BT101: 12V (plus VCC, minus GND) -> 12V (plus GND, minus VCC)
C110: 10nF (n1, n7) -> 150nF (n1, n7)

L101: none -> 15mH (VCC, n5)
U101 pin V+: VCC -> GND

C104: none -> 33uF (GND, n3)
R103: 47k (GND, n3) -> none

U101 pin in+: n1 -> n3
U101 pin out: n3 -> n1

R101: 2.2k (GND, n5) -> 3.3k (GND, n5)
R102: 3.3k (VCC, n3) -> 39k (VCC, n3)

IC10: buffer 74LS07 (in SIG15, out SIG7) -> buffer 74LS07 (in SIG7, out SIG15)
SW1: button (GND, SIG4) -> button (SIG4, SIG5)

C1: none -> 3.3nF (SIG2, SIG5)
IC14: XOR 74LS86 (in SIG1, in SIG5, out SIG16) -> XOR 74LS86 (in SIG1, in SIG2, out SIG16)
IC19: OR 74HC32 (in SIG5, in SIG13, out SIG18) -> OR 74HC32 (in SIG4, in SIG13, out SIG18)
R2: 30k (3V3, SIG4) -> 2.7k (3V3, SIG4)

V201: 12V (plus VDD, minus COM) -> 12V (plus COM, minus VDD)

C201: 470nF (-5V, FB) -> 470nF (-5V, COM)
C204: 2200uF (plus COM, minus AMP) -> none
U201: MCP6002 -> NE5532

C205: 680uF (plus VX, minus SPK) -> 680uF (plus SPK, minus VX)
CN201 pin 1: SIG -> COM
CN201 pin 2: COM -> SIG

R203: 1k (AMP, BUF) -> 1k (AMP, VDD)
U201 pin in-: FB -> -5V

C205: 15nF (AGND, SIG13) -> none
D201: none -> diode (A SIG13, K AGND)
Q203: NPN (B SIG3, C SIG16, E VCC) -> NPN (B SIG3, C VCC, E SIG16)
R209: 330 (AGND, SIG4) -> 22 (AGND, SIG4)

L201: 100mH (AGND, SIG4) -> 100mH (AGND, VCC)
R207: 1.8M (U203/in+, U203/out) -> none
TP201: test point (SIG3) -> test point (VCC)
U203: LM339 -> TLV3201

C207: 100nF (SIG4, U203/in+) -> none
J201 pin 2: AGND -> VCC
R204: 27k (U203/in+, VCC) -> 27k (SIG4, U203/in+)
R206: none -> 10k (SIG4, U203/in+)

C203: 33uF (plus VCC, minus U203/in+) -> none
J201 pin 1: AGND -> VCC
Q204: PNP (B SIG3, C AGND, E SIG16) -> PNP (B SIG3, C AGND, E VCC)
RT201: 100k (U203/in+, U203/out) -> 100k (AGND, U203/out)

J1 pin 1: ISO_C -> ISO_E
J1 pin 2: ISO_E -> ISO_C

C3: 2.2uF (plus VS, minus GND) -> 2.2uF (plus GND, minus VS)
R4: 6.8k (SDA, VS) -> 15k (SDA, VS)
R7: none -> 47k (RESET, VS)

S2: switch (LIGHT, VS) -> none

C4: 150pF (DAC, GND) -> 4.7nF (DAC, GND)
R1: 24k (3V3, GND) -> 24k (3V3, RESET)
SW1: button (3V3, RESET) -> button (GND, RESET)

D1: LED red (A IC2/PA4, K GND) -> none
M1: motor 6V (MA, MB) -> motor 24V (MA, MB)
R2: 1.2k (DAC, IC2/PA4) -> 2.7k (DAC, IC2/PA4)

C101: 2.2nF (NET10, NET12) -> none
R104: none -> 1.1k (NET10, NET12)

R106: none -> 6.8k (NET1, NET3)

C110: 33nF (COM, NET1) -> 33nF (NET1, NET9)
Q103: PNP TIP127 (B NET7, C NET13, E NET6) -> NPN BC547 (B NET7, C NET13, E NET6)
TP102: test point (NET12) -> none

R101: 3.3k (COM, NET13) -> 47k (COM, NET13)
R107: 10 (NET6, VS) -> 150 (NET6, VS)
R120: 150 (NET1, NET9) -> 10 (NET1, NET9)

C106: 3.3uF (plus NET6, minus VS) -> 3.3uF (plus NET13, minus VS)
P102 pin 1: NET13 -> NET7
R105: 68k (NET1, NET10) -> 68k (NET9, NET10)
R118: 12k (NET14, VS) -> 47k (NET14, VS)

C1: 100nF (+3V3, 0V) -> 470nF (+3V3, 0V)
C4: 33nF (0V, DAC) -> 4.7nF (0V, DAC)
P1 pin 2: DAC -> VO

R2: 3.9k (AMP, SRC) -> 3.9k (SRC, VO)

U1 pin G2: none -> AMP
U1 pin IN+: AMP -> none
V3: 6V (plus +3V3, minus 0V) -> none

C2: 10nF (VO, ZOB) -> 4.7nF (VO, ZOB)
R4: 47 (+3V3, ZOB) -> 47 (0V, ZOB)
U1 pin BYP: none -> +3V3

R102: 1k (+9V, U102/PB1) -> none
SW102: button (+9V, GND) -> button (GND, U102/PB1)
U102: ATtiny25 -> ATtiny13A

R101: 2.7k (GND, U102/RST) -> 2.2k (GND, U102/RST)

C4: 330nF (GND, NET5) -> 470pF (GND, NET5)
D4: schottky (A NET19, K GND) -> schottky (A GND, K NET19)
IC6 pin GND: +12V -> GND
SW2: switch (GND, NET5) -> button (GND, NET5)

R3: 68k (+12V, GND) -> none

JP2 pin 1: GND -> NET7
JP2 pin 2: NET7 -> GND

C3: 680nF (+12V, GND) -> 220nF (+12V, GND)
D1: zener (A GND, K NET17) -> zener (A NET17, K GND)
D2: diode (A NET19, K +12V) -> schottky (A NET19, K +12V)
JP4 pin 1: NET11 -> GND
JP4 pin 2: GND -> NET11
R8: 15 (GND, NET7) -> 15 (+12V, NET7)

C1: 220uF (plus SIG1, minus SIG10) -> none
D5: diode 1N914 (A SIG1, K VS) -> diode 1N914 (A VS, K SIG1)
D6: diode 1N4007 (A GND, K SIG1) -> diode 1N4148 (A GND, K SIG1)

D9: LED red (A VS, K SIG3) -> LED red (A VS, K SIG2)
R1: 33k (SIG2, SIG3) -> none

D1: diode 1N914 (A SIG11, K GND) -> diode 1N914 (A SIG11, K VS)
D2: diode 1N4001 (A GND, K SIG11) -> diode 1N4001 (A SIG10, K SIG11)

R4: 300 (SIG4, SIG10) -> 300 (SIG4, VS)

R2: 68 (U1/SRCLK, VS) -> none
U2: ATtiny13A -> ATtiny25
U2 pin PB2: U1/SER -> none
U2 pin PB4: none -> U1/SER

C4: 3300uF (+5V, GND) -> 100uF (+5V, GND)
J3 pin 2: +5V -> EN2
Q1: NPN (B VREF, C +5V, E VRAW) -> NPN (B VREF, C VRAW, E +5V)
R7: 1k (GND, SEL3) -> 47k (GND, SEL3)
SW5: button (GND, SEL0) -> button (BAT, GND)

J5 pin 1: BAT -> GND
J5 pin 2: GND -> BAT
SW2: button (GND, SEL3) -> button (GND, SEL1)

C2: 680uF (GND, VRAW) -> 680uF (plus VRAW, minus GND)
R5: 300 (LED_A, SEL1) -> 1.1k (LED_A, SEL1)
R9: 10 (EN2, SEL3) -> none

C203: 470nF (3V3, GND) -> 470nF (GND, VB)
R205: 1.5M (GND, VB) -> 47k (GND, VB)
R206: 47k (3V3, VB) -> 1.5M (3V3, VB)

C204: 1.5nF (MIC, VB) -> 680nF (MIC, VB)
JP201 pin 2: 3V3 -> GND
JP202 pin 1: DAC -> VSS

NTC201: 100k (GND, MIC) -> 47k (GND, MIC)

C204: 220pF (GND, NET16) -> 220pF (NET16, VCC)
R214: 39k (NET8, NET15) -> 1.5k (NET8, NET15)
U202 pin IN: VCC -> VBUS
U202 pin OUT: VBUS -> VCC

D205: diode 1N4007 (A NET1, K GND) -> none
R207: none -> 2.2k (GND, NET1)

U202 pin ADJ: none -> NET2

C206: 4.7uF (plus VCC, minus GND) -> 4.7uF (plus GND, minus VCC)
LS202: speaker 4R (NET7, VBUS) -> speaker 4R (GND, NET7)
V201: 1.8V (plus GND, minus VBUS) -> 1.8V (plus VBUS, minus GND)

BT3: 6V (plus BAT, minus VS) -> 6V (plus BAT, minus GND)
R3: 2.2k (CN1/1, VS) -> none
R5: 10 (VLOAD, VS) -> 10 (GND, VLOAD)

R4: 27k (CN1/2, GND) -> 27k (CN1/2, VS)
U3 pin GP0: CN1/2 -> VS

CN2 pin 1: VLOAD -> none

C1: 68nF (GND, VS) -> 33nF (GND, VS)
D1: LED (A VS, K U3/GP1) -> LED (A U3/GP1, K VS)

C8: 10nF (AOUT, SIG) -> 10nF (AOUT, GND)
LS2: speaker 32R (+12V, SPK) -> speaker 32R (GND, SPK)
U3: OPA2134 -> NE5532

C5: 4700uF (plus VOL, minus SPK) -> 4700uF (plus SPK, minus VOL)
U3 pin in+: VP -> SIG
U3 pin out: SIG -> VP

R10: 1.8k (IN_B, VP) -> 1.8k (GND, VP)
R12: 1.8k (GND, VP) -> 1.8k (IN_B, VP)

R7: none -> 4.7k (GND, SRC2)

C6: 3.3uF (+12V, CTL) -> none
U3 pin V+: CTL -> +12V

....................

■ Brief ■
Restate the material word for word, but only from its first line through the line containing "C1: none -> 3.3nF (SIG2, SIG5)".

■ Expected answer ■
BT101: 12V (plus VCC, minus GND) -> 12V (plus GND, minus VCC)
C110: 10nF (n1, n7) -> 150nF (n1, n7)

L101: none -> 15mH (VCC, n5)
U101 pin V+: VCC -> GND

C104: none -> 33uF (GND, n3)
R103: 47k (GND, n3) -> none

U101 pin in+: n1 -> n3
U101 pin out: n3 -> n1

R101: 2.2k (GND, n5) -> 3.3k (GND, n5)
R102: 3.3k (VCC, n3) -> 39k (VCC, n3)

IC10: buffer 74LS07 (in SIG15, out SIG7) -> buffer 74LS07 (in SIG7, out SIG15)
SW1: button (GND, SIG4) -> button (SIG4, SIG5)

C1: none -> 3.3nF (SIG2, SIG5)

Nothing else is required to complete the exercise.